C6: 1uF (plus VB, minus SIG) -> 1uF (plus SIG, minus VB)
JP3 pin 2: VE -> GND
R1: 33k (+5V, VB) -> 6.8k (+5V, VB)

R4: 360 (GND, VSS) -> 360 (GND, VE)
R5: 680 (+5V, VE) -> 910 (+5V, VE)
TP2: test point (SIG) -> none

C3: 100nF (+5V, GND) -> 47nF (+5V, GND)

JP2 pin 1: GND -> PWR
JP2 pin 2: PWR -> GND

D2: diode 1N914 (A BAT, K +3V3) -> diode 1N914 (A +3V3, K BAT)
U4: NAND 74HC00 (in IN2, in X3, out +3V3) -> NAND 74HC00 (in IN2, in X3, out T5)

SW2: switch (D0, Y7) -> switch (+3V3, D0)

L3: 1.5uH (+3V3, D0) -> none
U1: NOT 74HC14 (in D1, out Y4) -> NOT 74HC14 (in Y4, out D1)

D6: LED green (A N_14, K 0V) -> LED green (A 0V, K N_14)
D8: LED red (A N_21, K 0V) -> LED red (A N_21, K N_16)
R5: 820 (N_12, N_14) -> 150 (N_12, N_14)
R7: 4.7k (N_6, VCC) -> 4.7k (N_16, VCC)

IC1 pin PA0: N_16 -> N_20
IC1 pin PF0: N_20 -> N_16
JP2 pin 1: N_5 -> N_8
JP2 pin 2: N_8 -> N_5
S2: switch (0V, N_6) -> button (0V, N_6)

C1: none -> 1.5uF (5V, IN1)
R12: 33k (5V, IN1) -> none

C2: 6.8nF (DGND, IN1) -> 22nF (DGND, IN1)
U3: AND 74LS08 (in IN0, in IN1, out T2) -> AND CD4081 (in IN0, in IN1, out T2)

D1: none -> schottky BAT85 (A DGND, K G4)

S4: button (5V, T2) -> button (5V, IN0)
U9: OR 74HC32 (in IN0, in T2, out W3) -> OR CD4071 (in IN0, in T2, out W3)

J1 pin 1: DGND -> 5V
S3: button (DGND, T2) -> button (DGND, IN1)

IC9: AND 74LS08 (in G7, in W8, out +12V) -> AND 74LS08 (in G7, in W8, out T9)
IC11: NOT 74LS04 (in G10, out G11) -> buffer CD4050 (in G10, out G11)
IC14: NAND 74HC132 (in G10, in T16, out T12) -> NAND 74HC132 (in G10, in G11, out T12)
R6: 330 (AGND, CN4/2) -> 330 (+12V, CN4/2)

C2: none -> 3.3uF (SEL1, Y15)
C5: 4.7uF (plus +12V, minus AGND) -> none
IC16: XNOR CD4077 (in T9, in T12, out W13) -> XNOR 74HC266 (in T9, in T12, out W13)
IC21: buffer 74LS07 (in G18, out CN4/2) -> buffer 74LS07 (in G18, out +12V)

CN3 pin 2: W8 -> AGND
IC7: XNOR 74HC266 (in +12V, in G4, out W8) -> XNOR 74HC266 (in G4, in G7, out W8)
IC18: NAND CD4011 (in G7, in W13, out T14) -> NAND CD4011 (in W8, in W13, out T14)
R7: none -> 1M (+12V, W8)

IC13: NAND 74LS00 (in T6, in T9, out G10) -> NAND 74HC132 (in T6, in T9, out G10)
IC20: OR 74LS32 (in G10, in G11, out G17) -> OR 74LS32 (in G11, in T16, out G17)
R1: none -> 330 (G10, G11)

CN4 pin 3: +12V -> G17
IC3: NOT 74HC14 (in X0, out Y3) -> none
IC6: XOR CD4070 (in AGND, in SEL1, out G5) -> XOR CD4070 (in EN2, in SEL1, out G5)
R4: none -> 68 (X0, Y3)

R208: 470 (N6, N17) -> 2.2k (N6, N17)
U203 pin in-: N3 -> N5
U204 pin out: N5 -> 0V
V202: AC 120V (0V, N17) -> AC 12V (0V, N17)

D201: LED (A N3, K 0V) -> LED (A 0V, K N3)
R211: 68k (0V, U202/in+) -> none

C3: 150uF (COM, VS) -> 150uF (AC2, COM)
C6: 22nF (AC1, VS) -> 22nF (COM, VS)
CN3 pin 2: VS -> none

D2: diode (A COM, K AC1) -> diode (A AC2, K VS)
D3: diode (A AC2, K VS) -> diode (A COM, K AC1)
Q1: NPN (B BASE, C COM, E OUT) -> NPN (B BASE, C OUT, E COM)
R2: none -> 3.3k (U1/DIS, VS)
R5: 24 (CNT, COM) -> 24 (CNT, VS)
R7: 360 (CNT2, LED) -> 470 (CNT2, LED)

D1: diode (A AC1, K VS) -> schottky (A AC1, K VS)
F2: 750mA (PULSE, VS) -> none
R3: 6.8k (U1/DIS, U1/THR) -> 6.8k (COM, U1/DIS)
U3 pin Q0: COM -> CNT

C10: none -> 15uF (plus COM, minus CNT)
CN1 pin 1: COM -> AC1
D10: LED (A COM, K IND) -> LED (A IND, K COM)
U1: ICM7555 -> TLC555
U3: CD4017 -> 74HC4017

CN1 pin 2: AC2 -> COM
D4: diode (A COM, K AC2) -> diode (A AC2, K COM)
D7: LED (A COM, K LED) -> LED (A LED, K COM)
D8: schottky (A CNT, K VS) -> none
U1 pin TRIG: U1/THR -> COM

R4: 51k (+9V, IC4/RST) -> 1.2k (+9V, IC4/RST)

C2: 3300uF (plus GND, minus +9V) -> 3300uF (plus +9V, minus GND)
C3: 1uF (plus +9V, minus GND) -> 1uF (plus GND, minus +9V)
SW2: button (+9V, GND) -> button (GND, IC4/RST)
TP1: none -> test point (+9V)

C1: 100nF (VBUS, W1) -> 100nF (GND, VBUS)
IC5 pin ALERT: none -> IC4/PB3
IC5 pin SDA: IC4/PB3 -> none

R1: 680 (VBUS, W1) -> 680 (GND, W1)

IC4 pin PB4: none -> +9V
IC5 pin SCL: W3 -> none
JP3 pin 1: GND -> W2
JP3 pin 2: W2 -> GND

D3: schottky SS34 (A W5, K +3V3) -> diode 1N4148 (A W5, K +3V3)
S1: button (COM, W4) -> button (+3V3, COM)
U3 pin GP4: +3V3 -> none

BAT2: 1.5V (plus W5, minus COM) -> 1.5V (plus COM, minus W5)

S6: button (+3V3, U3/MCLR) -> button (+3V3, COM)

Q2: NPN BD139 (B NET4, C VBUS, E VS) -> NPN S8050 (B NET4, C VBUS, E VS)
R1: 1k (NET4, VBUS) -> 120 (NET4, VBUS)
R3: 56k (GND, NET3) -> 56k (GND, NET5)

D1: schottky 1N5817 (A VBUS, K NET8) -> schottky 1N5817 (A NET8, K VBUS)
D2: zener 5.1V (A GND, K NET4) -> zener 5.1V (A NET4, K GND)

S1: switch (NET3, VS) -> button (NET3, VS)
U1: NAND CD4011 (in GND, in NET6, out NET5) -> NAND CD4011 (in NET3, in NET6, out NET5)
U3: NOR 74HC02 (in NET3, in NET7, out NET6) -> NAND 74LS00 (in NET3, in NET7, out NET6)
##########
## ACTION ITEM
So that nothing is lost, write out each record exactly as it appears above.

## RESPONSE FOR THIS EXERCISE
C6: 1uF (plus VB, minus SIG) -> 1uF (plus SIG, minus VB)
JP3 pin 2: VE -> GND
R1: 33k (+5V, VB) -> 6.8k (+5V, VB)

R4: 360 (GND, VSS) -> 360 (GND, VE)
R5: 680 (+5V, VE) -> 910 (+5V, VE)
TP2: test point (SIG) -> none

C3: 100nF (+5V, GND) -> 47nF (+5V, GND)

JP2 pin 1: GND -> PWR
JP2 pin 2: PWR -> GND

D2: diode 1N914 (A BAT, K +3V3) -> diode 1N914 (A +3V3, K BAT)
U4: NAND 74HC00 (in IN2, in X3, out +3V3) -> NAND 74HC00 (in IN2, in X3, out T5)

SW2: switch (D0, Y7) -> switch (+3V3, D0)

L3: 1.5uH (+3V3, D0) -> none
U1: NOT 74HC14 (in D1, out Y4) -> NOT 74HC14 (in Y4, out D1)

D6: LED green (A N_14, K 0V) -> LED green (A 0V, K N_14)
D8: LED red (A N_21, K 0V) -> LED red (A N_21, K N_16)
R5: 820 (N_12, N_14) -> 150 (N_12, N_14)
R7: 4.7k (N_6, VCC) -> 4.7k (N_16, VCC)

IC1 pin PA0: N_16 -> N_20
IC1 pin PF0: N_20 -> N_16
JP2 pin 1: N_5 -> N_8
JP2 pin 2: N_8 -> N_5
S2: switch (0V, N_6) -> button (0V, N_6)

C1: none -> 1.5uF (5V, IN1)
R12: 33k (5V, IN1) -> none

C2: 6.8nF (DGND, IN1) -> 22nF (DGND, IN1)
U3: AND 74LS08 (in IN0, in IN1, out T2) -> AND CD4081 (in IN0, in IN1, out T2)

D1: none -> schottky BAT85 (A DGND, K G4)

S4: button (5V, T2) -> button (5V, IN0)
U9: OR 74HC32 (in IN0, in T2, out W3) -> OR CD4071 (in IN0, in T2, out W3)

J1 pin 1: DGND -> 5V
S3: button (DGND, T2) -> button (DGND, IN1)

IC9: AND 74LS08 (in G7, in W8, out +12V) -> AND 74LS08 (in G7, in W8, out T9)
IC11: NOT 74LS04 (in G10, out G11) -> buffer CD4050 (in G10, out G11)
IC14: NAND 74HC132 (in G10, in T16, out T12) -> NAND 74HC132 (in G10, in G11, out T12)
R6: 330 (AGND, CN4/2) -> 330 (+12V, CN4/2)

C2: none -> 3.3uF (SEL1, Y15)
C5: 4.7uF (plus +12V, minus AGND) -> none
IC16: XNOR CD4077 (in T9, in T12, out W13) -> XNOR 74HC266 (in T9, in T12, out W13)
IC21: buffer 74LS07 (in G18, out CN4/2) -> buffer 74LS07 (in G18, out +12V)

CN3 pin 2: W8 -> AGND
IC7: XNOR 74HC266 (in +12V, in G4, out W8) -> XNOR 74HC266 (in G4, in G7, out W8)
IC18: NAND CD4011 (in G7, in W13, out T14) -> NAND CD4011 (in W8, in W13, out T14)
R7: none -> 1M (+12V, W8)

IC13: NAND 74LS00 (in T6, in T9, out G10) -> NAND 74HC132 (in T6, in T9, out G10)
IC20: OR 74LS32 (in G10, in G11, out G17) -> OR 74LS32 (in G11, in T16, out G17)
R1: none -> 330 (G10, G11)

CN4 pin 3: +12V -> G17
IC3: NOT 74HC14 (in X0, out Y3) -> none
IC6: XOR CD4070 (in AGND, in SEL1, out G5) -> XOR CD4070 (in EN2, in SEL1, out G5)
R4: none -> 68 (X0, Y3)

R208: 470 (N6, N17) -> 2.2k (N6, N17)
U203 pin in-: N3 -> N5
U204 pin out: N5 -> 0V
V202: AC 120V (0V, N17) -> AC 12V (0V, N17)

D201: LED (A N3, K 0V) -> LED (A 0V, K N3)
R211: 68k (0V, U202/in+) -> none

C3: 150uF (COM, VS) -> 150uF (AC2, COM)
C6: 22nF (AC1, VS) -> 22nF (COM, VS)
CN3 pin 2: VS -> none

D2: diode (A COM, K AC1) -> diode (A AC2, K VS)
D3: diode (A AC2, K VS) -> diode (A COM, K AC1)
Q1: NPN (B BASE, C COM, E OUT) -> NPN (B BASE, C OUT, E COM)
R2: none -> 3.3k (U1/DIS, VS)
R5: 24 (CNT, COM) -> 24 (CNT, VS)
R7: 360 (CNT2, LED) -> 470 (CNT2, LED)

D1: diode (A AC1, K VS) -> schottky (A AC1, K VS)
F2: 750mA (PULSE, VS) -> none
R3: 6.8k (U1/DIS, U1/THR) -> 6.8k (COM, U1/DIS)
U3 pin Q0: COM -> CNT

C10: none -> 15uF (plus COM, minus CNT)
CN1 pin 1: COM -> AC1
D10: LED (A COM, K IND) -> LED (A IND, K COM)
U1: ICM7555 -> TLC555
U3: CD4017 -> 74HC4017

CN1 pin 2: AC2 -> COM
D4: diode (A COM, K AC2) -> diode (A AC2, K COM)
D7: LED (A COM, K LED) -> LED (A LED, K COM)
D8: schottky (A CNT, K VS) -> none
U1 pin TRIG: U1/THR -> COM

R4: 51k (+9V, IC4/RST) -> 1.2k (+9V, IC4/RST)

C2: 3300uF (plus GND, minus +9V) -> 3300uF (plus +9V, minus GND)
C3: 1uF (plus +9V, minus GND) -> 1uF (plus GND, minus +9V)
SW2: button (+9V, GND) -> button (GND, IC4/RST)
TP1: none -> test point (+9V)

C1: 100nF (VBUS, W1) -> 100nF (GND, VBUS)
IC5 pin ALERT: none -> IC4/PB3
IC5 pin SDA: IC4/PB3 -> none

R1: 680 (VBUS, W1) -> 680 (GND, W1)

IC4 pin PB4: none -> +9V
IC5 pin SCL: W3 -> none
JP3 pin 1: GND -> W2
JP3 pin 2: W2 -> GND

D3: schottky SS34 (A W5, K +3V3) -> diode 1N4148 (A W5, K +3V3)
S1: button (COM, W4) -> button (+3V3, COM)
U3 pin GP4: +3V3 -> none

BAT2: 1.5V (plus W5, minus COM) -> 1.5V (plus COM, minus W5)

S6: button (+3V3, U3/MCLR) -> button (+3V3, COM)

Q2: NPN BD139 (B NET4, C VBUS, E VS) -> NPN S8050 (B NET4, C VBUS, E VS)
R1: 1k (NET4, VBUS) -> 120 (NET4, VBUS)
R3: 56k (GND, NET3) -> 56k (GND, NET5)

D1: schottky 1N5817 (A VBUS, K NET8) -> schottky 1N5817 (A NET8, K VBUS)
D2: zener 5.1V (A GND, K NET4) -> zener 5.1V (A NET4, K GND)

S1: switch (NET3, VS) -> button (NET3, VS)
U1: NAND CD4011 (in GND, in NET6, out NET5) -> NAND CD4011 (in NET3, in NET6, out NET5)
U3: NOR 74HC02 (in NET3, in NET7, out NET6) -> NAND 74LS00 (in NET3, in NET7, out NET6)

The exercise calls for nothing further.